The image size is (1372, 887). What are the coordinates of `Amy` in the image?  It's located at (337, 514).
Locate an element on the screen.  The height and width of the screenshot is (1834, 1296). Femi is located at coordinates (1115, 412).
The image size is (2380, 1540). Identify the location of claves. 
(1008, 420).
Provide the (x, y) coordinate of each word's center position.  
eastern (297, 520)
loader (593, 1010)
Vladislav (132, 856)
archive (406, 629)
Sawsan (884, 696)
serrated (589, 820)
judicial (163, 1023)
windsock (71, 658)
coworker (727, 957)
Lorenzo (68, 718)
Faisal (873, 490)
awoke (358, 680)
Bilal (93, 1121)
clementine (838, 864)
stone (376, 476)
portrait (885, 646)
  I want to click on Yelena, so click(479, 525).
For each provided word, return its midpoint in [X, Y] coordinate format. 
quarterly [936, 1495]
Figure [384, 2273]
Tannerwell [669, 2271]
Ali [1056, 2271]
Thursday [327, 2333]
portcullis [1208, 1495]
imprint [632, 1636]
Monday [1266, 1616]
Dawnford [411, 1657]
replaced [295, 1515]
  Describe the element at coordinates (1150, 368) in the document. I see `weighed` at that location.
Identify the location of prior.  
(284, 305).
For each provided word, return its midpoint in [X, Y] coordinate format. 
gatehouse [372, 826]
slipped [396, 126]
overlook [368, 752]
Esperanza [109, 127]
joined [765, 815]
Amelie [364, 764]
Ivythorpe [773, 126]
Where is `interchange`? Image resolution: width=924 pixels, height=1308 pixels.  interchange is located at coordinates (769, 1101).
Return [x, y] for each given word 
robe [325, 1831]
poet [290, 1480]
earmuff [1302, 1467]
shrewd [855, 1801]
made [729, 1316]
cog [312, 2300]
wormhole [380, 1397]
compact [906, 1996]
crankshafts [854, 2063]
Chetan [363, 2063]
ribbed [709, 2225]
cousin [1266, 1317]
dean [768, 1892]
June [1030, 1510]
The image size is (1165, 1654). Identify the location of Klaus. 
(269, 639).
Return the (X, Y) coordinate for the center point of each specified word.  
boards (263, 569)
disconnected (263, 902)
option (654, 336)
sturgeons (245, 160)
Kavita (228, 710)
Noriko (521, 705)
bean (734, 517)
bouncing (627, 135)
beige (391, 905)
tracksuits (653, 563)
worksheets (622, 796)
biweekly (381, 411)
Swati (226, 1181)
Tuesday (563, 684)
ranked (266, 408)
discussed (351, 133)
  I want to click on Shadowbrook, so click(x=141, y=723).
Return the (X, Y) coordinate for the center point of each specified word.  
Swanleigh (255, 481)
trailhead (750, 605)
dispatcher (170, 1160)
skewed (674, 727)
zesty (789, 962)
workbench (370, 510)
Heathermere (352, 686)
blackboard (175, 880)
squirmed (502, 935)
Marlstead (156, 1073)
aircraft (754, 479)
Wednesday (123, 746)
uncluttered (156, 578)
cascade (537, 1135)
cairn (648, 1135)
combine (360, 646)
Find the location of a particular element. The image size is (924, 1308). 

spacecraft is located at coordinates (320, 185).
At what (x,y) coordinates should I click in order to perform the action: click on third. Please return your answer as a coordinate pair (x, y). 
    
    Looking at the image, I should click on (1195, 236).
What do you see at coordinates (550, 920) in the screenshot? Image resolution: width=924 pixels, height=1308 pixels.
+===+
What the exercise asks: Go through all the records above and swap each "midpoint" for "center point". Write every line out again with nothing else changed.

Solution to this task:
The image size is (1372, 887). What are the coordinates of `Amy` in the image?  It's located at (337, 514).
Locate an element on the screen.  The height and width of the screenshot is (1834, 1296). Femi is located at coordinates (1115, 412).
The image size is (2380, 1540). Identify the location of claves. 
(1008, 420).
Provide the (x, y) coordinate of each word's center position.  
eastern (297, 520)
loader (593, 1010)
Vladislav (132, 856)
archive (406, 629)
Sawsan (884, 696)
serrated (589, 820)
judicial (163, 1023)
windsock (71, 658)
coworker (727, 957)
Lorenzo (68, 718)
Faisal (873, 490)
awoke (358, 680)
Bilal (93, 1121)
clementine (838, 864)
stone (376, 476)
portrait (885, 646)
  I want to click on Yelena, so click(479, 525).
For each provided word, return its center point in [X, Y] coordinate format. 
quarterly [936, 1495]
Figure [384, 2273]
Tannerwell [669, 2271]
Ali [1056, 2271]
Thursday [327, 2333]
portcullis [1208, 1495]
imprint [632, 1636]
Monday [1266, 1616]
Dawnford [411, 1657]
replaced [295, 1515]
  Describe the element at coordinates (1150, 368) in the document. I see `weighed` at that location.
Identify the location of prior.  
(284, 305).
For each provided word, return its center point in [X, Y] coordinate format. 
gatehouse [372, 826]
slipped [396, 126]
overlook [368, 752]
Esperanza [109, 127]
joined [765, 815]
Amelie [364, 764]
Ivythorpe [773, 126]
Where is `interchange`? Image resolution: width=924 pixels, height=1308 pixels.  interchange is located at coordinates (769, 1101).
Return [x, y] for each given word 
robe [325, 1831]
poet [290, 1480]
earmuff [1302, 1467]
shrewd [855, 1801]
made [729, 1316]
cog [312, 2300]
wormhole [380, 1397]
compact [906, 1996]
crankshafts [854, 2063]
Chetan [363, 2063]
ribbed [709, 2225]
cousin [1266, 1317]
dean [768, 1892]
June [1030, 1510]
The image size is (1165, 1654). Identify the location of Klaus. 
(269, 639).
Return the (X, Y) coordinate for the center point of each specified word.  
boards (263, 569)
disconnected (263, 902)
option (654, 336)
sturgeons (245, 160)
Kavita (228, 710)
Noriko (521, 705)
bean (734, 517)
bouncing (627, 135)
beige (391, 905)
tracksuits (653, 563)
worksheets (622, 796)
biweekly (381, 411)
Swati (226, 1181)
Tuesday (563, 684)
ranked (266, 408)
discussed (351, 133)
  I want to click on Shadowbrook, so click(x=141, y=723).
Return the (X, Y) coordinate for the center point of each specified word.  
Swanleigh (255, 481)
trailhead (750, 605)
dispatcher (170, 1160)
skewed (674, 727)
zesty (789, 962)
workbench (370, 510)
Heathermere (352, 686)
blackboard (175, 880)
squirmed (502, 935)
Marlstead (156, 1073)
aircraft (754, 479)
Wednesday (123, 746)
uncluttered (156, 578)
cascade (537, 1135)
cairn (648, 1135)
combine (360, 646)
Find the location of a particular element. The image size is (924, 1308). 

spacecraft is located at coordinates (320, 185).
At what (x,y) coordinates should I click in order to perform the action: click on third. Please return your answer as a coordinate pair (x, y). 
    
    Looking at the image, I should click on (1195, 236).
What do you see at coordinates (550, 920) in the screenshot? Image resolution: width=924 pixels, height=1308 pixels.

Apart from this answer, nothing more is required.